**INSTRUCTIONS TO FOLLOW**
Quote all of the data exactly as given. Skip every picture it contains.

**INFORMATION GIVEN**
#####
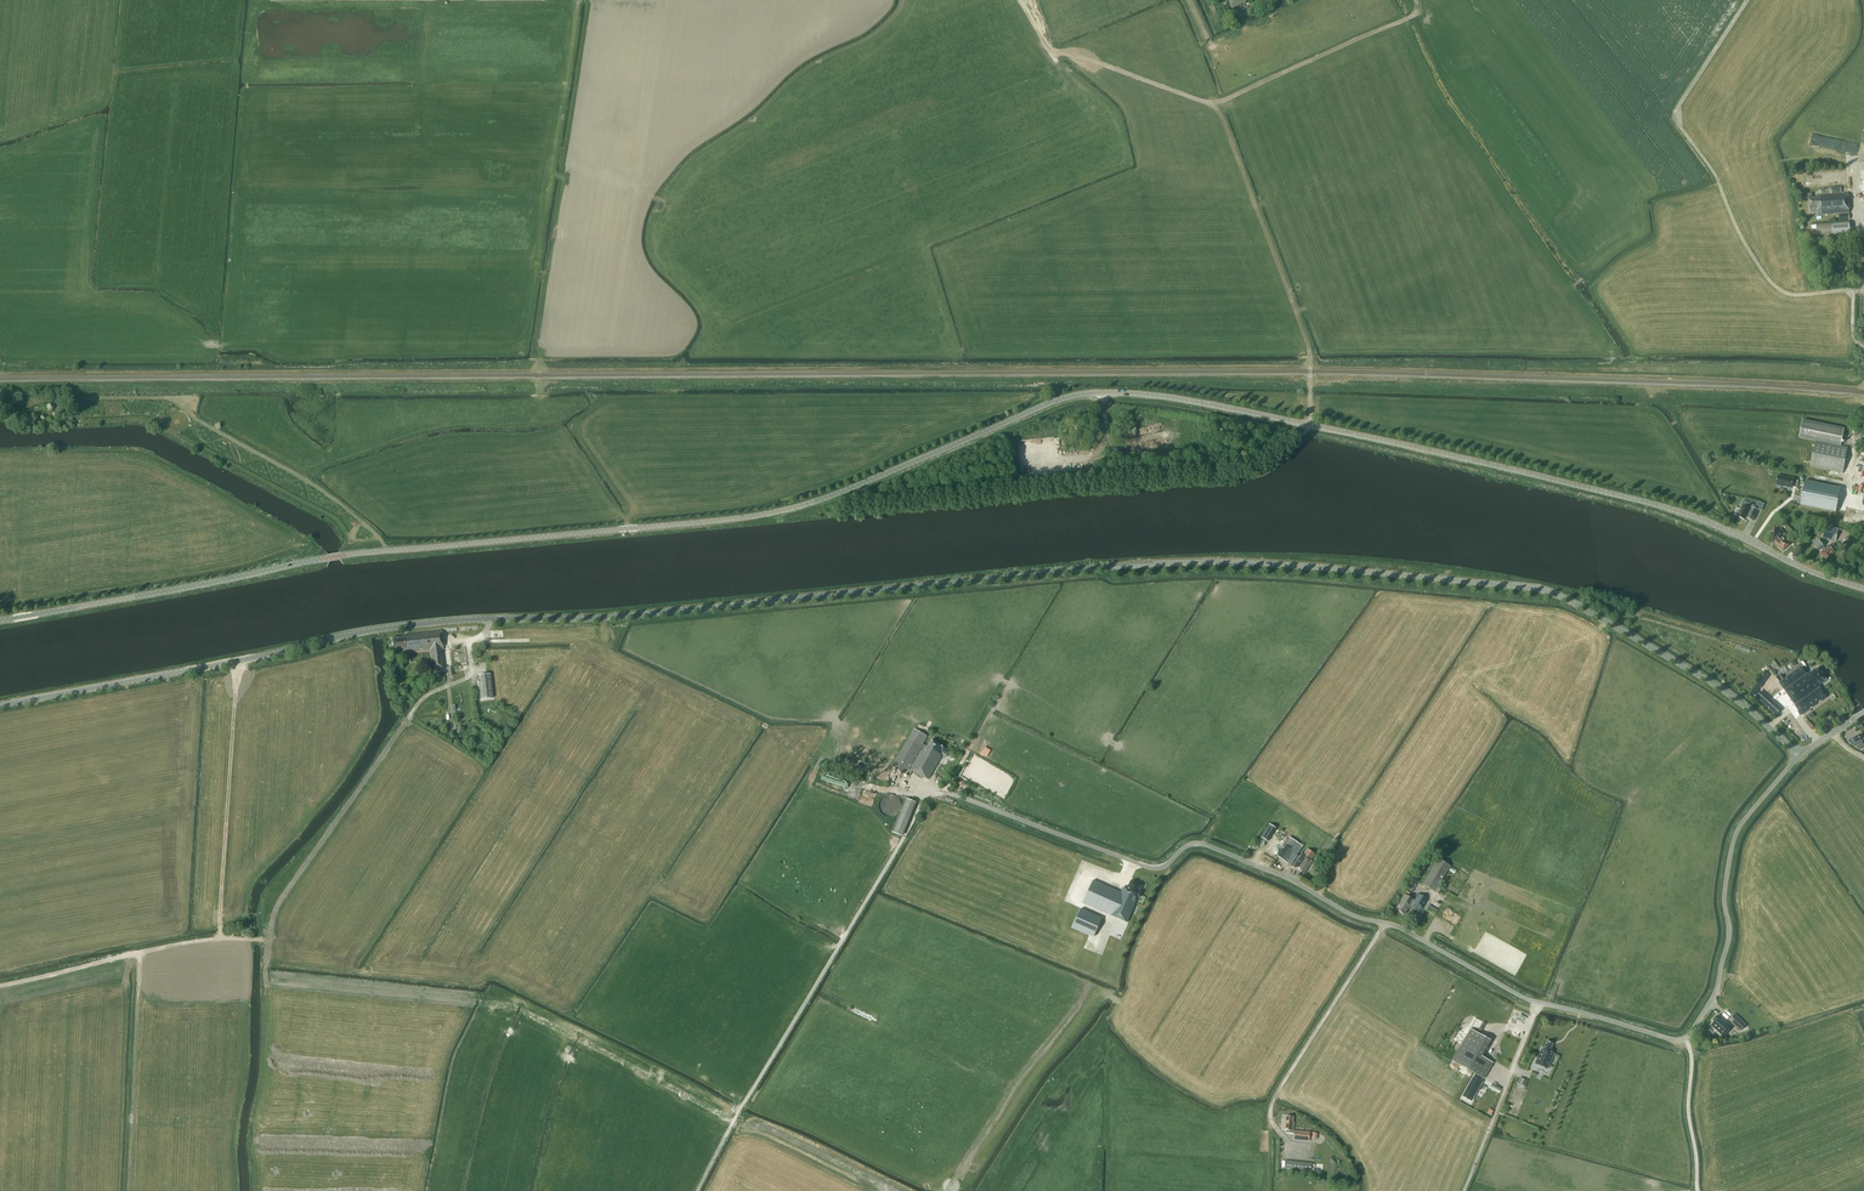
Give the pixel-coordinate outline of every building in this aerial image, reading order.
[(1848,192),(1840,192),(1840,193),(1816,195),(1816,197),(1809,197),(1810,209),(1810,212),(1817,211),(1818,214),(1849,212),(1848,192)] [(1850,221),(1832,222),(1832,235),(1850,234),(1850,221)] [(1816,441),(1810,467),(1829,470),(1828,475),(1834,476),(1834,474),(1838,475),(1838,472),(1842,473),(1848,447),(1841,446),(1844,428),(1803,420),(1799,437),(1816,441)] [(1776,485),(1792,488),(1792,487),(1797,488),(1798,481),(1794,480),(1794,478),(1778,475),(1776,485)] [(1807,481),(1802,505),(1838,513),(1843,489),(1807,481)] [(1745,503),(1743,506),(1742,506),(1738,517),(1738,518),(1740,519),(1741,518),(1745,520),(1747,518),(1753,521),(1759,508),(1753,505),(1752,506),(1745,503)] [(1825,526),(1822,538),(1836,541),(1838,529),(1825,526)] [(1784,550),(1790,544),(1788,542),(1791,539),(1781,528),(1778,531),(1775,528),(1769,534),(1784,550)] [(1829,545),(1825,549),(1824,547),(1825,545),(1819,539),(1813,544),(1818,550),(1819,550),(1822,553),(1820,554),(1823,557),(1824,556),(1826,559),(1831,555),(1835,552),(1829,545)] [(443,649),(443,647),(441,632),(441,630),(405,634),(405,637),(392,638),(393,651),(399,650),(399,652),(404,652),(405,661),(410,661),(409,653),(430,651),(432,670),(444,669),(442,649),(443,649)] [(1776,677),(1779,682),(1780,683),(1802,715),(1828,697),(1820,686),(1827,680),(1818,667),(1810,672),(1808,674),(1802,666),(1783,680),(1779,675),(1776,677)] [(493,698),(490,674),(478,675),(480,699),(493,698)] [(1769,684),(1778,695),(1783,691),(1775,680),(1769,684)] [(1761,692),(1756,698),(1776,715),(1781,709),(1761,692)] [(1834,711),(1828,715),(1832,721),(1838,717),(1834,711)] [(946,757),(950,751),(943,747),(931,740),(927,746),(922,743),(926,736),(915,729),(893,767),(904,774),(904,773),(909,776),(913,771),(923,777),(923,776),(928,779),(940,758),(942,754),(946,757)] [(1862,740),(1863,739),(1863,737),(1862,733),(1853,738),(1853,739),(1850,740),(1852,745),(1853,744),(1855,747),(1857,746),(1859,749),(1863,746),(1863,744),(1862,740)] [(970,760),(964,775),(967,776),(972,765),(973,765),(975,762),(970,760)] [(906,798),(892,832),(902,836),(916,802),(906,798)] [(1262,837),(1270,841),(1277,826),(1270,822),(1262,837)] [(1289,837),(1277,856),(1286,862),(1292,852),(1297,855),(1303,846),(1289,837)] [(1310,860),(1314,854),(1307,849),(1304,854),(1303,853),(1302,853),(1299,856),(1295,853),(1288,864),(1303,874),(1304,873),(1304,874),(1312,861),(1310,860)] [(1438,886),(1450,866),(1437,858),(1422,884),(1438,894),(1442,888),(1438,886)] [(1412,878),(1406,889),(1407,890),(1405,892),(1409,895),(1410,892),(1412,893),(1418,882),(1412,878)] [(1133,881),(1132,881),(1130,881),(1127,888),(1123,887),(1120,893),(1117,891),(1118,891),(1093,880),(1083,903),(1107,914),(1108,914),(1110,915),(1112,915),(1111,915),(1126,922),(1126,921),(1128,922),(1138,899),(1137,899),(1140,892),(1139,891),(1141,886),(1136,883),(1135,883),(1135,882),(1133,881)] [(1420,912),(1427,899),(1419,894),(1415,901),(1404,894),(1395,909),(1404,915),(1408,908),(1410,909),(1411,907),(1420,912)] [(1080,909),(1072,927),(1094,936),(1102,918),(1080,909)] [(1106,971),(1109,972),(1112,972),(1115,970),(1117,968),(1119,965),(1119,962),(1118,959),(1116,956),(1114,954),(1110,953),(1107,954),(1104,955),(1102,957),(1101,960),(1100,964),(1101,967),(1103,970),(1106,971)] [(1735,1014),(1729,1020),(1741,1030),(1746,1025),(1735,1014)] [(1725,1034),(1732,1027),(1720,1016),(1719,1017),(1717,1015),(1713,1020),(1715,1021),(1713,1023),(1720,1029),(1721,1029),(1725,1034)] [(1490,1040),(1470,1029),(1452,1060),(1484,1079),(1493,1063),(1481,1056),(1490,1040)] [(1535,1064),(1547,1069),(1554,1053),(1549,1051),(1552,1043),(1547,1041),(1543,1049),(1542,1048),(1535,1064)] [(1474,1077),(1465,1092),(1473,1097),(1481,1085),(1479,1084),(1481,1081),(1474,1077)] [(1526,1080),(1520,1077),(1517,1083),(1523,1085),(1526,1080)] [(1293,1139),(1309,1141),(1310,1132),(1293,1130),(1294,1122),(1292,1122),(1293,1117),(1286,1116),(1286,1123),(1284,1123),(1283,1129),(1284,1129),(1284,1130),(1287,1130),(1286,1133),(1294,1134),(1293,1139)] [(1308,1143),(1307,1154),(1311,1154),(1312,1150),(1315,1150),(1315,1143),(1308,1143)] [(1286,1167),(1313,1170),(1314,1162),(1287,1159),(1286,1167)]
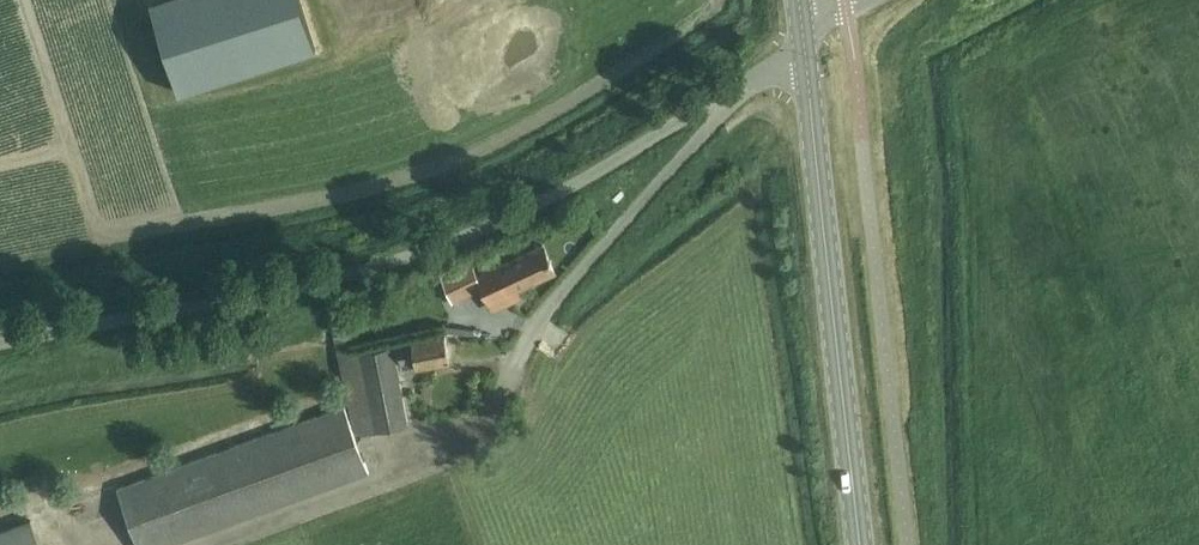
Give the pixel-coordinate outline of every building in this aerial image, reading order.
[(340,37),(329,0),(152,0),(180,88),(340,37)] [(477,279),(473,270),(470,264),(436,277),(448,305),(484,289),(494,311),(520,299),(517,292),(555,273),(551,264),(550,261),(549,261),(542,247),(541,247),(477,279)] [(354,325),(344,328),(349,346),(359,343),(354,325)] [(450,360),(449,358),(445,338),(394,348),(398,370),(450,360)] [(375,432),(406,425),(389,348),(358,354),(375,432)] [(137,544),(168,544),(368,472),(344,405),(165,470),(117,488),(137,544)] [(29,520),(0,531),(0,544),(38,544),(29,520)]
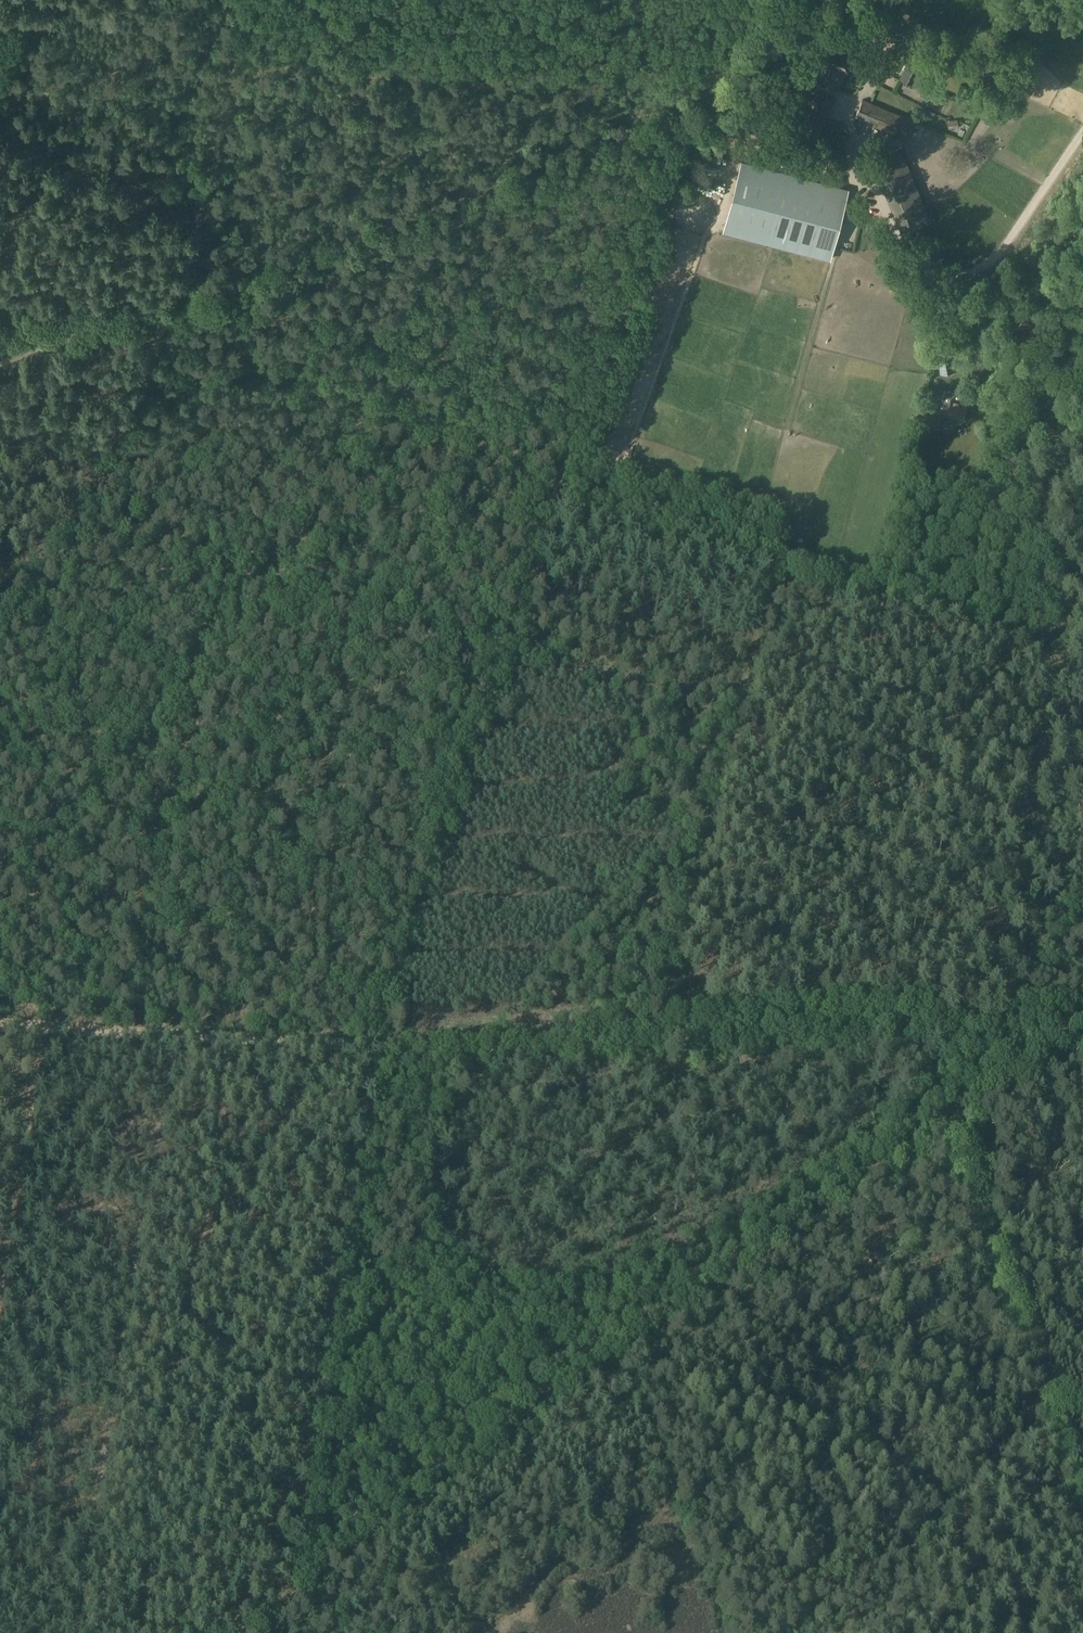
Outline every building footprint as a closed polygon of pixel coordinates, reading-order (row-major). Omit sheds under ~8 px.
[(837,55),(821,48),(816,59),(824,63),(820,71),(827,74),(831,65),(833,66),(837,55)] [(912,83),(924,59),(912,53),(900,77),(912,83)] [(845,71),(846,72),(847,71),(851,61),(837,55),(833,66),(831,65),(827,74),(820,71),(816,81),(838,90),(845,71)] [(857,68),(866,71),(869,64),(860,60),(857,68)] [(815,92),(795,140),(815,147),(835,99),(815,92)] [(855,118),(906,140),(914,120),(862,99),(855,118)] [(763,164),(792,172),(796,156),(767,149),(763,164)] [(848,190),(742,162),(724,231),(830,259),(848,190)] [(937,354),(940,373),(956,370),(953,351),(937,354)] [(968,401),(967,400),(968,396),(944,390),(940,406),(948,408),(947,413),(964,417),(968,401)]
#####
**TASK ANSWER**
Give the pixel-coordinate outline of every building in this aerial image, reading order.
[(1848,192),(1840,192),(1840,193),(1816,195),(1816,197),(1809,197),(1810,209),(1810,212),(1817,211),(1818,214),(1849,212),(1848,192)] [(1850,221),(1832,222),(1832,235),(1850,234),(1850,221)] [(1816,441),(1810,467),(1829,470),(1828,475),(1834,476),(1834,474),(1838,475),(1838,472),(1842,473),(1848,447),(1841,446),(1844,428),(1803,420),(1799,437),(1816,441)] [(1776,485),(1792,488),(1792,487),(1797,488),(1798,481),(1794,480),(1794,478),(1778,475),(1776,485)] [(1807,481),(1802,505),(1838,513),(1843,489),(1807,481)] [(1745,503),(1743,506),(1742,506),(1738,517),(1738,518),(1740,519),(1741,518),(1745,520),(1747,518),(1753,521),(1759,508),(1753,505),(1752,506),(1745,503)] [(1825,526),(1822,538),(1836,541),(1838,529),(1825,526)] [(1784,550),(1790,544),(1788,542),(1791,539),(1781,528),(1778,531),(1775,528),(1769,534),(1784,550)] [(1829,545),(1825,549),(1824,547),(1825,545),(1819,539),(1813,544),(1818,550),(1819,550),(1822,553),(1820,554),(1823,557),(1824,556),(1826,559),(1831,555),(1835,552),(1829,545)] [(443,649),(443,647),(441,632),(441,630),(405,634),(405,637),(392,638),(393,651),(399,650),(399,652),(404,652),(405,661),(410,661),(409,653),(430,651),(432,670),(444,669),(442,649),(443,649)] [(1776,677),(1779,682),(1780,683),(1802,715),(1828,697),(1820,686),(1827,680),(1818,667),(1810,672),(1808,674),(1802,666),(1783,680),(1779,675),(1776,677)] [(493,698),(490,674),(478,675),(480,699),(493,698)] [(1769,684),(1778,695),(1783,691),(1775,680),(1769,684)] [(1761,692),(1756,698),(1776,715),(1781,709),(1761,692)] [(1834,711),(1828,715),(1832,721),(1838,717),(1834,711)] [(946,757),(950,751),(943,747),(931,740),(927,746),(922,743),(926,736),(915,729),(893,767),(904,774),(904,773),(909,776),(913,771),(923,777),(923,776),(928,779),(940,758),(942,754),(946,757)] [(1862,740),(1863,739),(1863,737),(1862,733),(1853,738),(1853,739),(1850,740),(1852,745),(1853,744),(1855,747),(1857,746),(1859,749),(1863,746),(1863,744),(1862,740)] [(970,760),(964,775),(967,776),(972,765),(973,765),(975,762),(970,760)] [(906,798),(892,832),(902,836),(916,802),(906,798)] [(1262,837),(1270,841),(1277,826),(1270,822),(1262,837)] [(1289,837),(1277,856),(1286,862),(1292,852),(1297,855),(1303,846),(1289,837)] [(1310,860),(1314,854),(1307,849),(1304,854),(1303,853),(1302,853),(1299,856),(1295,853),(1288,864),(1303,874),(1304,873),(1304,874),(1312,861),(1310,860)] [(1438,886),(1450,866),(1437,858),(1422,884),(1438,894),(1442,888),(1438,886)] [(1412,878),(1406,889),(1407,890),(1405,892),(1409,895),(1410,892),(1412,893),(1418,882),(1412,878)] [(1133,881),(1132,881),(1130,881),(1127,888),(1123,887),(1120,893),(1117,891),(1118,891),(1093,880),(1083,903),(1107,914),(1108,914),(1110,915),(1112,915),(1111,915),(1126,922),(1126,921),(1128,922),(1138,899),(1137,899),(1140,892),(1139,891),(1141,886),(1136,883),(1135,883),(1135,882),(1133,881)] [(1420,912),(1427,899),(1419,894),(1415,901),(1404,894),(1395,909),(1404,915),(1408,908),(1410,909),(1411,907),(1420,912)] [(1080,909),(1072,927),(1094,936),(1102,918),(1080,909)] [(1106,971),(1109,972),(1112,972),(1115,970),(1117,968),(1119,965),(1119,962),(1118,959),(1116,956),(1114,954),(1110,953),(1107,954),(1104,955),(1102,957),(1101,960),(1100,964),(1101,967),(1103,970),(1106,971)] [(1735,1014),(1729,1020),(1741,1030),(1746,1025),(1735,1014)] [(1725,1034),(1732,1027),(1720,1016),(1719,1017),(1717,1015),(1713,1020),(1715,1021),(1713,1023),(1720,1029),(1721,1029),(1725,1034)] [(1490,1040),(1470,1029),(1452,1060),(1484,1079),(1493,1063),(1481,1056),(1490,1040)] [(1535,1064),(1547,1069),(1554,1053),(1549,1051),(1552,1043),(1547,1041),(1543,1049),(1542,1048),(1535,1064)] [(1474,1077),(1465,1092),(1473,1097),(1481,1085),(1479,1084),(1481,1081),(1474,1077)] [(1526,1080),(1520,1077),(1517,1083),(1523,1085),(1526,1080)] [(1293,1139),(1309,1141),(1310,1132),(1293,1130),(1294,1122),(1292,1122),(1293,1117),(1286,1116),(1286,1123),(1284,1123),(1283,1129),(1284,1129),(1284,1130),(1287,1130),(1286,1133),(1294,1134),(1293,1139)] [(1308,1143),(1307,1154),(1311,1154),(1312,1150),(1315,1150),(1315,1143),(1308,1143)] [(1286,1167),(1313,1170),(1314,1162),(1287,1159),(1286,1167)]
Give the pixel-coordinate outline of every building in this aerial image, reading order.
[(340,37),(329,0),(152,0),(180,88),(340,37)] [(477,279),(473,270),(470,264),(436,277),(448,305),(484,289),(494,311),(520,299),(517,292),(555,273),(551,264),(550,261),(549,261),(542,247),(541,247),(477,279)] [(354,325),(344,328),(349,346),(359,343),(354,325)] [(450,360),(449,358),(445,338),(394,348),(398,370),(450,360)] [(375,432),(406,425),(389,348),(358,354),(375,432)] [(137,544),(168,544),(368,472),(344,405),(165,470),(117,488),(137,544)] [(29,520),(0,531),(0,544),(38,544),(29,520)]
Outline every building footprint as a closed polygon of pixel coordinates, reading-order (row-major). Omit sheds under ~8 px.
[(837,55),(821,48),(816,59),(824,63),(820,71),(827,74),(831,65),(833,66),(837,55)] [(912,83),(924,59),(912,53),(900,77),(912,83)] [(845,71),(846,72),(847,71),(851,61),(837,55),(833,66),(831,65),(827,74),(820,71),(816,81),(838,90),(845,71)] [(857,68),(866,71),(869,64),(860,60),(857,68)] [(815,92),(795,140),(815,147),(835,99),(815,92)] [(855,118),(906,140),(914,120),(862,99),(855,118)] [(763,164),(792,172),(796,156),(767,149),(763,164)] [(848,190),(742,162),(724,231),(830,259),(848,190)] [(937,354),(940,373),(956,370),(953,351),(937,354)] [(968,401),(967,400),(968,396),(944,390),(940,406),(948,408),(947,413),(964,417),(968,401)]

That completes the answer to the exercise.